╭─ Exercise inputs

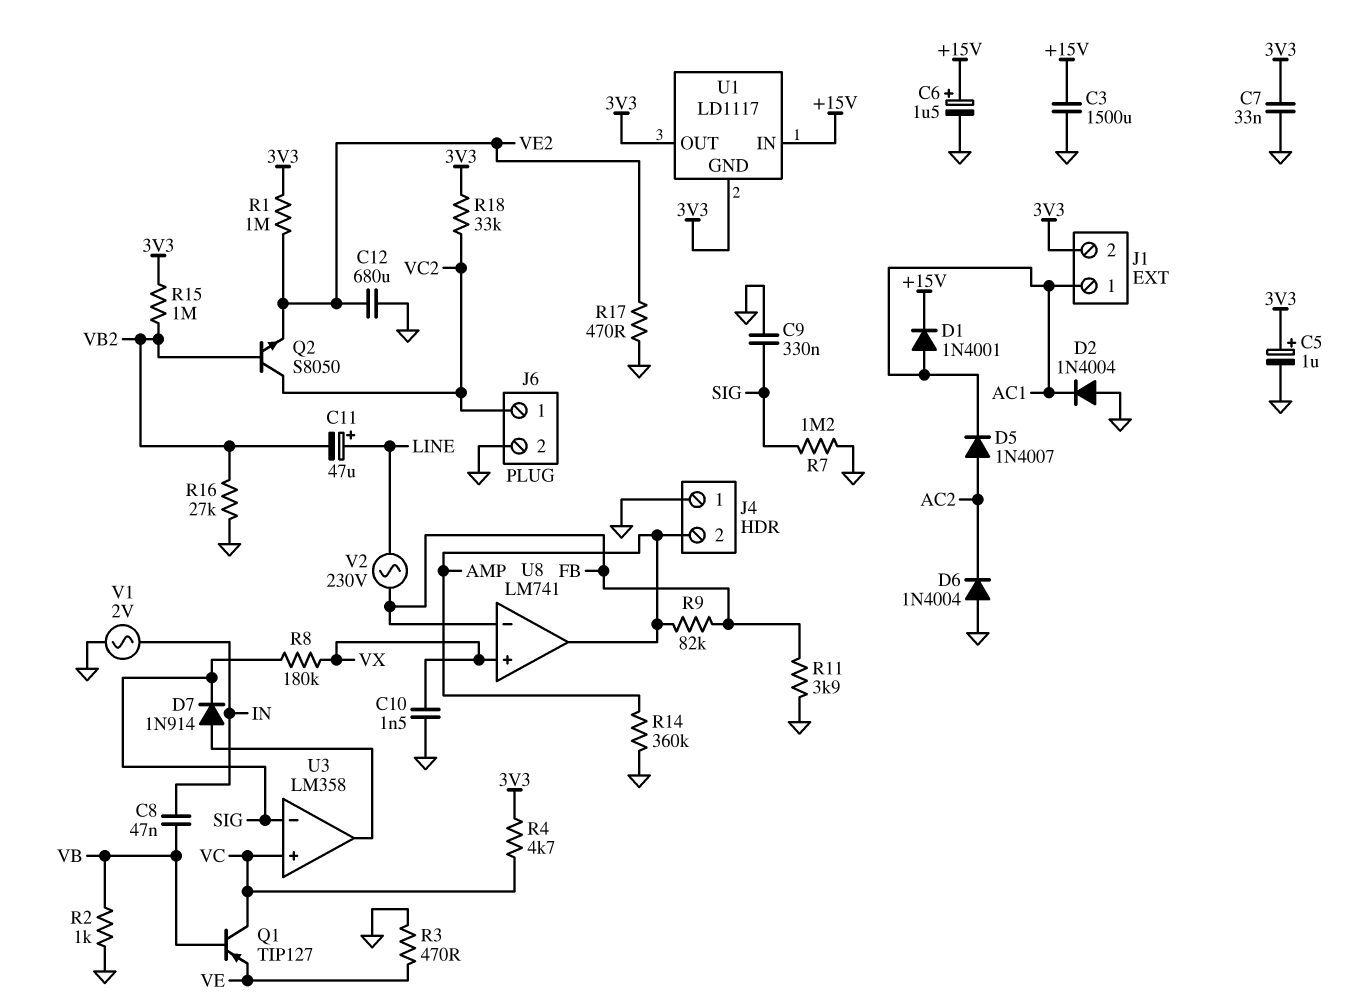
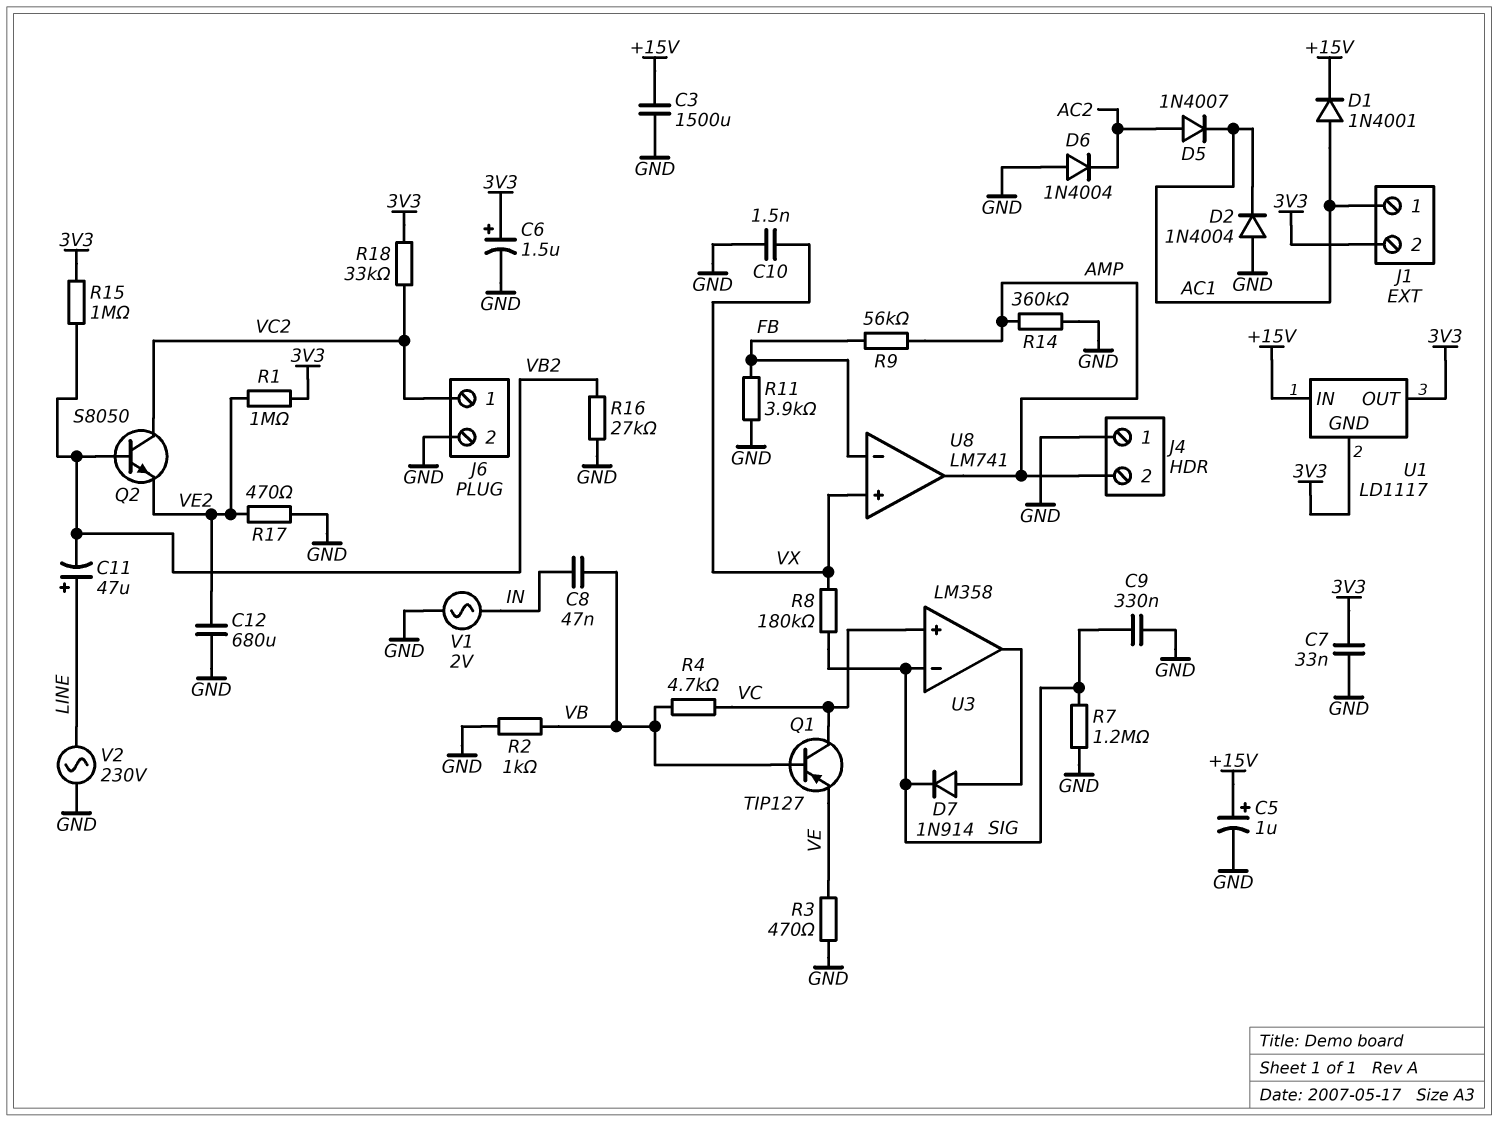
C5: 1uF (plus 3V3, minus GND) -> 1uF (plus +15V, minus GND)
C6: 1.5uF (plus +15V, minus GND) -> 1.5uF (plus 3V3, minus GND)
R4: 4.7k (3V3, VC) -> 4.7k (VB, VC)
R9: 82k (AMP, FB) -> 56k (AMP, FB)
V2: AC 230V (FB, LINE) -> AC 230V (GND, LINE)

╰─

Your job is to repeat the data exactly, leaving each picture out.

_Written reply_.
C5: 1uF (plus 3V3, minus GND) -> 1uF (plus +15V, minus GND)
C6: 1.5uF (plus +15V, minus GND) -> 1.5uF (plus 3V3, minus GND)
R4: 4.7k (3V3, VC) -> 4.7k (VB, VC)
R9: 82k (AMP, FB) -> 56k (AMP, FB)
V2: AC 230V (FB, LINE) -> AC 230V (GND, LINE)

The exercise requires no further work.